WORK ITEM = The answer is a stretch of the material below, returned exactly: the line containing "green toothbrush [527,163,583,203]", the line containing "purple gift [603,221,644,264]", and all lines between.

-.-.-

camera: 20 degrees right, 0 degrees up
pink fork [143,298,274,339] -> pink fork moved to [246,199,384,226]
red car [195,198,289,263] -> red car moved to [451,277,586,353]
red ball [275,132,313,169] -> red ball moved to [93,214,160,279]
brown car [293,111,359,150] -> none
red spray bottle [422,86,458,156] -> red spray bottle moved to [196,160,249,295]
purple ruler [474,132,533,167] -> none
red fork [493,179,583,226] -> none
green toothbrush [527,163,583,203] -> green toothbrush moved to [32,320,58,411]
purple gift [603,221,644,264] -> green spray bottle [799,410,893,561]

-.-.-

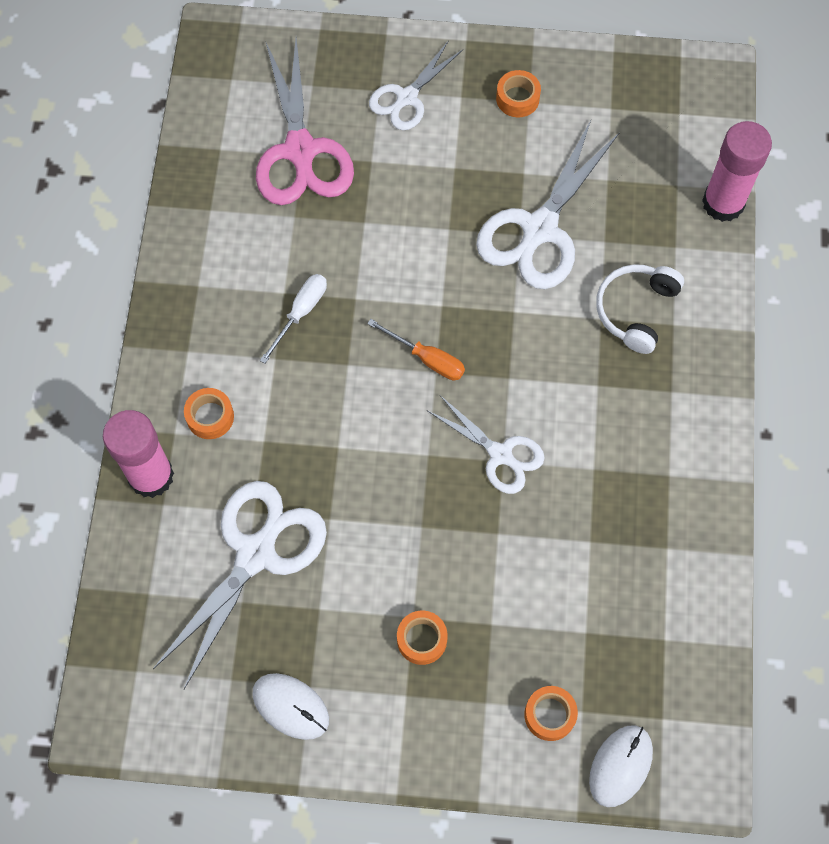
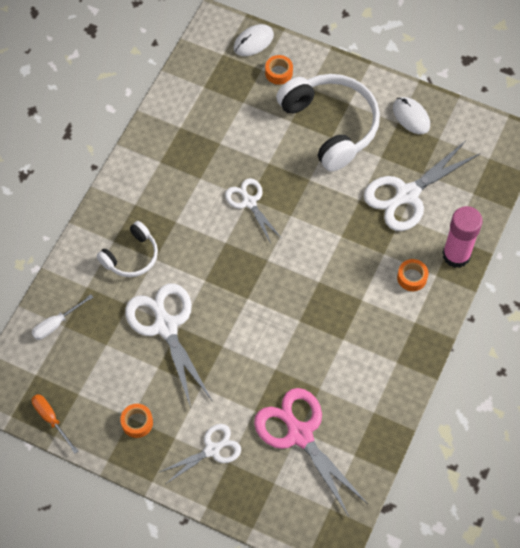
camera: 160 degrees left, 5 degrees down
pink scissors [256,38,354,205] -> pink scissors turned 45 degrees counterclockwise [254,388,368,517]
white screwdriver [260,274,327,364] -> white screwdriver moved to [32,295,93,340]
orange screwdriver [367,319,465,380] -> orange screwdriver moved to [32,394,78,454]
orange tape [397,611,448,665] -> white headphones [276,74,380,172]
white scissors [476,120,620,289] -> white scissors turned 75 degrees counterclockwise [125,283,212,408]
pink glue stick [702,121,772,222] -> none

-.-.-

SOLUTION TO THIS EXERCISE =
green toothbrush [527,163,583,203] -> green toothbrush moved to [32,320,58,411]
purple gift [603,221,644,264] -> green spray bottle [799,410,893,561]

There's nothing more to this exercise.